Please copy each line of the records below that includes the word "GATE".

[Stored data entries]
○ ○ ○ ○ ○ ○ ○
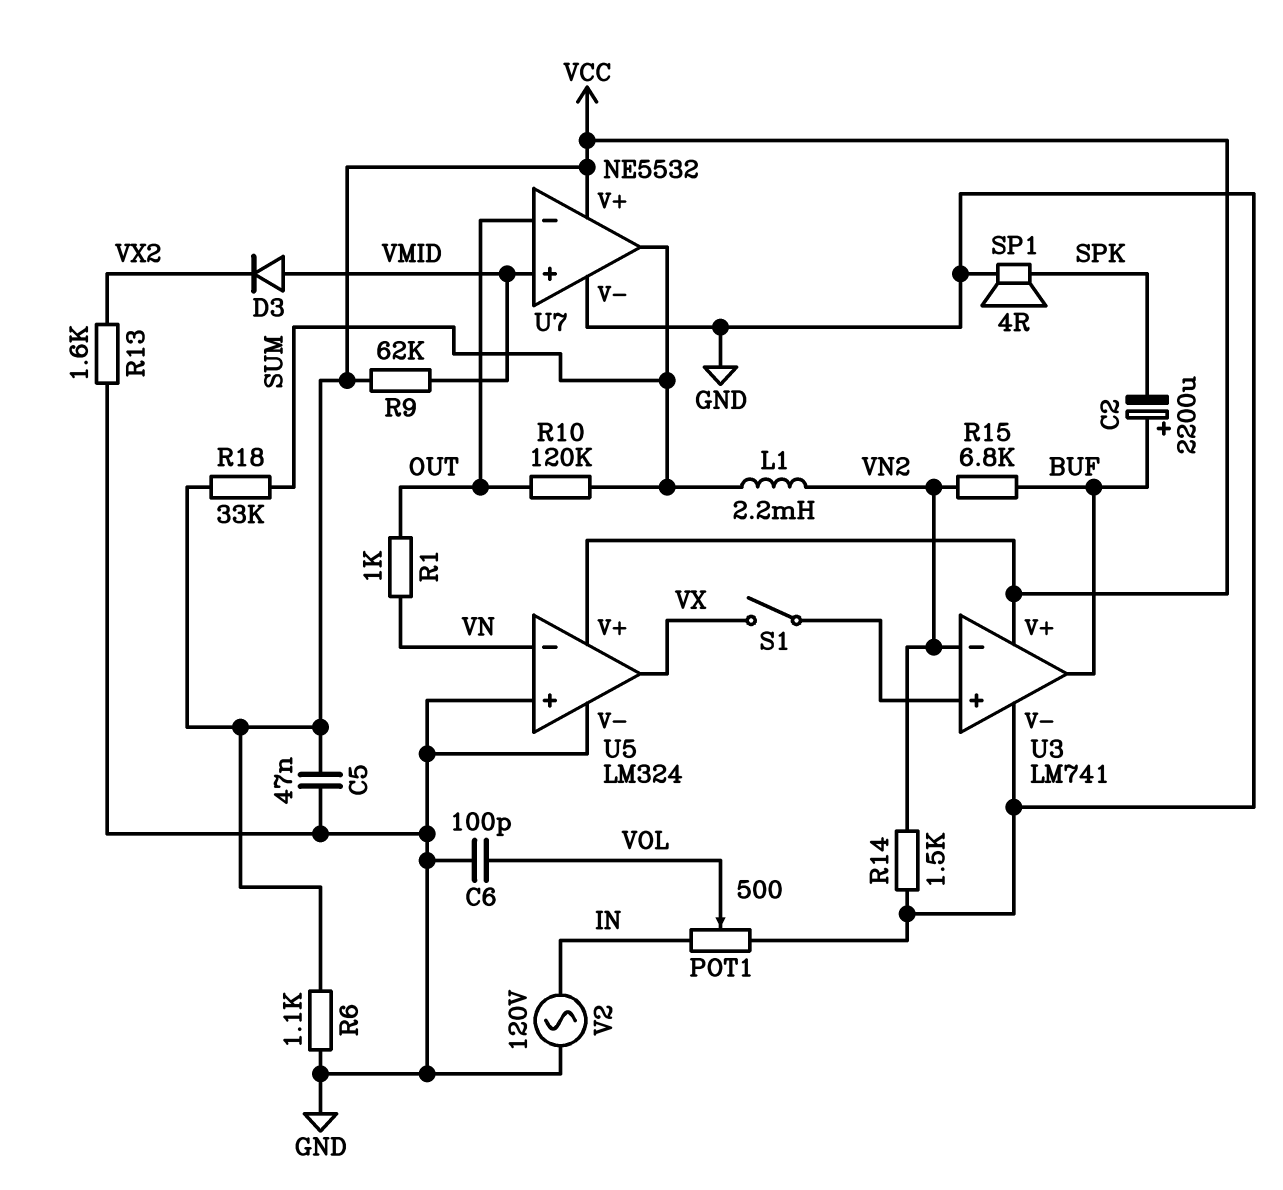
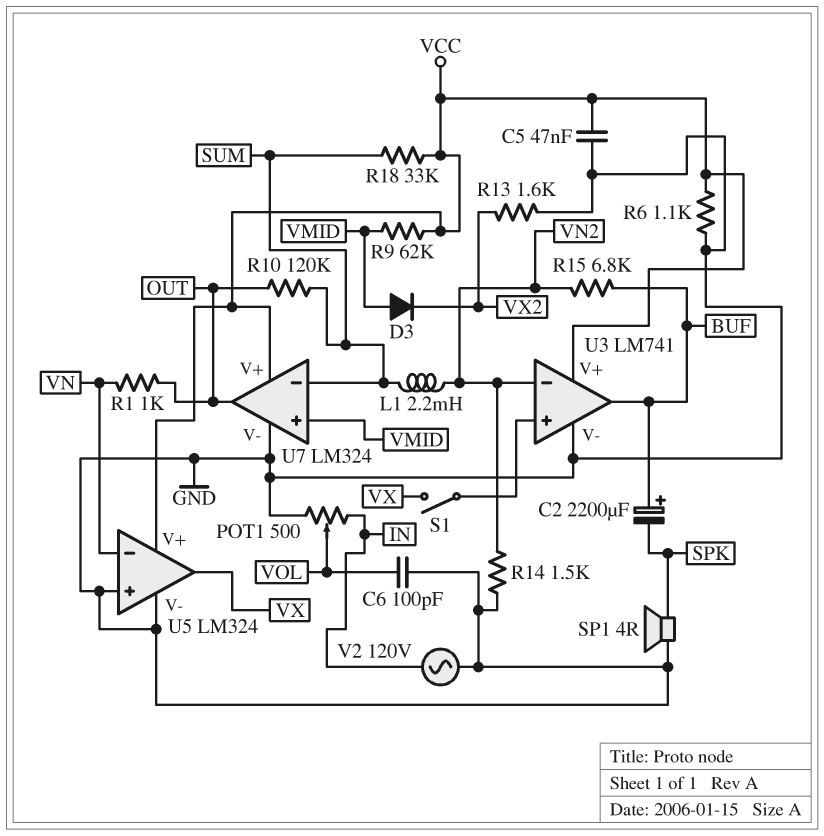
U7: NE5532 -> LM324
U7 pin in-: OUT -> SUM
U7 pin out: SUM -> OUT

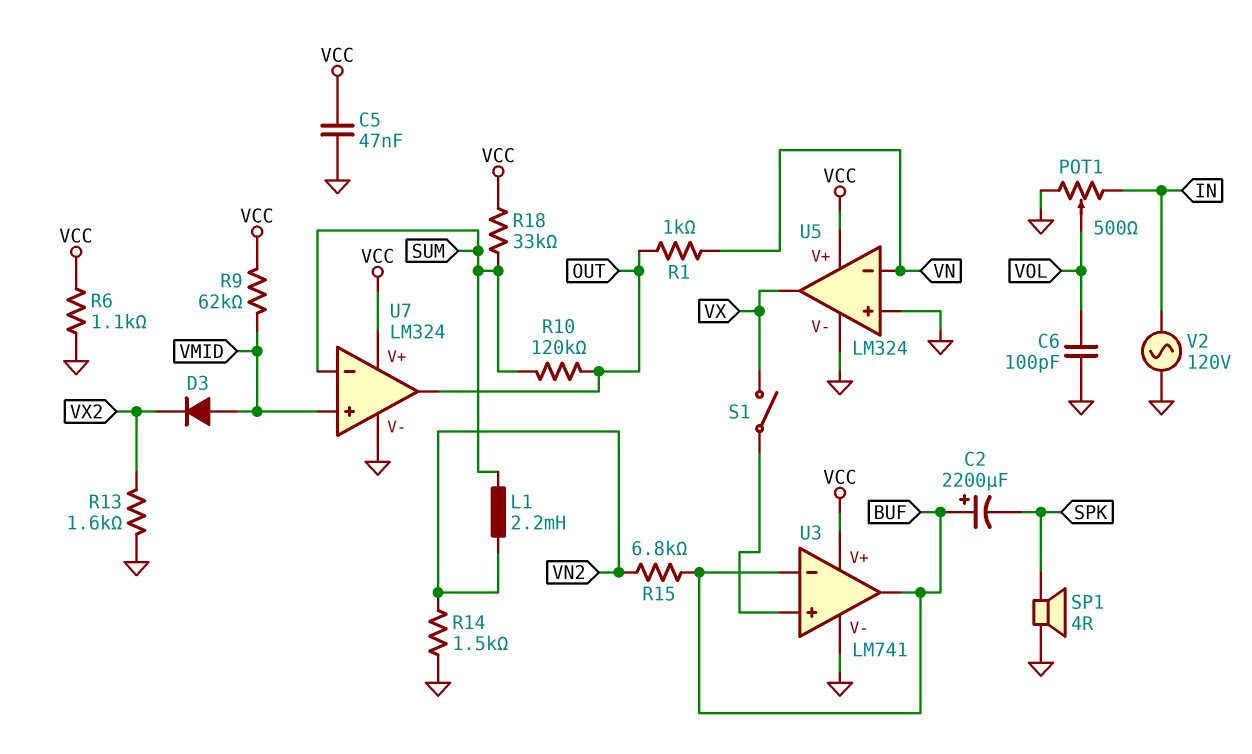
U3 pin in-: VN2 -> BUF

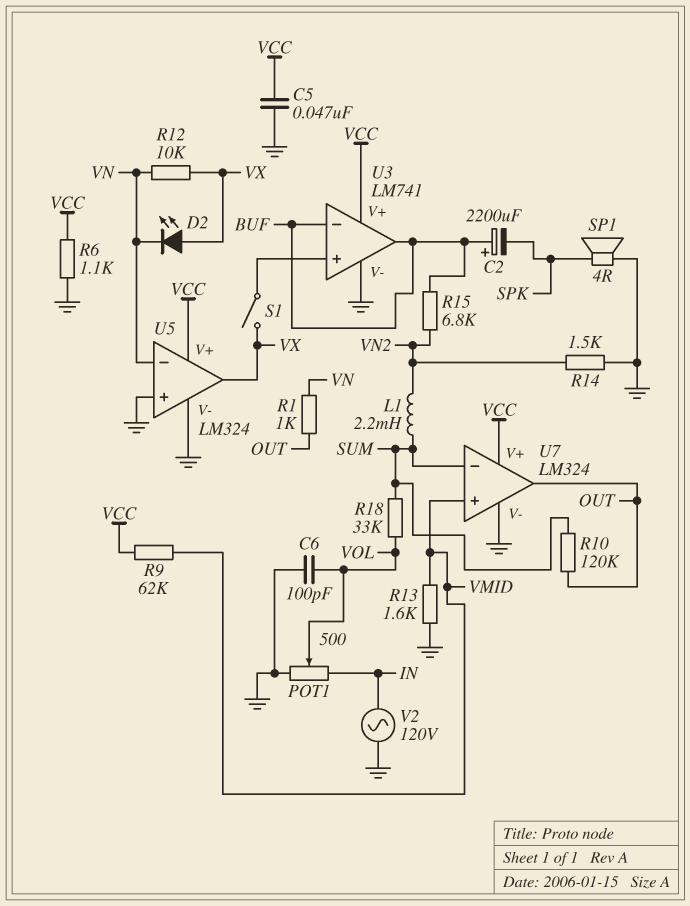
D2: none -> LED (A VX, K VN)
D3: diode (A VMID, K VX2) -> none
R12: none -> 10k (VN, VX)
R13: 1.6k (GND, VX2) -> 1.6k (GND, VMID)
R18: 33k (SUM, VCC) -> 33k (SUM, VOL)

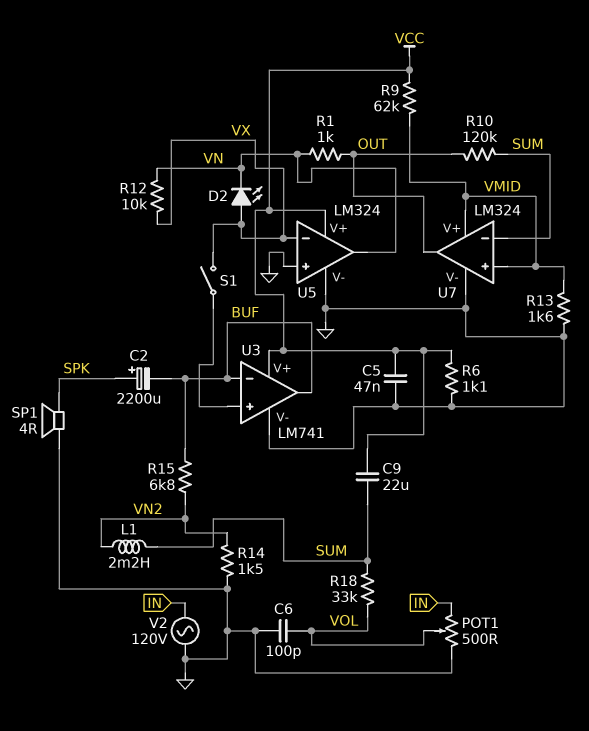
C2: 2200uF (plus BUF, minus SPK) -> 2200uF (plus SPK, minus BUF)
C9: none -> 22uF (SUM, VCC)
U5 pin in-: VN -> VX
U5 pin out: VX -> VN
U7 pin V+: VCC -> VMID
○ ○ ○ ○ ○ ○ ○
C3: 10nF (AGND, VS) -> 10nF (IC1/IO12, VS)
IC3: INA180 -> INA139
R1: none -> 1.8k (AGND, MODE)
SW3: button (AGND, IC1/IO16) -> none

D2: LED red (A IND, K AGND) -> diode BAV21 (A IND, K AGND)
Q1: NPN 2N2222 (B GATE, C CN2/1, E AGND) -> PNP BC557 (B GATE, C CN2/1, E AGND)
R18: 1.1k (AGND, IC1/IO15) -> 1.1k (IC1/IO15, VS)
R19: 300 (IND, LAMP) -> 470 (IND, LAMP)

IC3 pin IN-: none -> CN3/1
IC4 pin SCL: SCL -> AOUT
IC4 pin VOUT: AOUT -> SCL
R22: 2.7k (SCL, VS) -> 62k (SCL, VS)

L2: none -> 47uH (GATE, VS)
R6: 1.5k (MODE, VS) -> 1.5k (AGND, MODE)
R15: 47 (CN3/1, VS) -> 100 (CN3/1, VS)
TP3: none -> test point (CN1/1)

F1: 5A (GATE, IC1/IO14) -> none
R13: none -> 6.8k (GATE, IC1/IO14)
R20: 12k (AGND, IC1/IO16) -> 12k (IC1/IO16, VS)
○ ○ ○ ○ ○ ○ ○
### Completed exercise
Q1: NPN 2N2222 (B GATE, C CN2/1, E AGND) -> PNP BC557 (B GATE, C CN2/1, E AGND)
L2: none -> 47uH (GATE, VS)
F1: 5A (GATE, IC1/IO14) -> none
R13: none -> 6.8k (GATE, IC1/IO14)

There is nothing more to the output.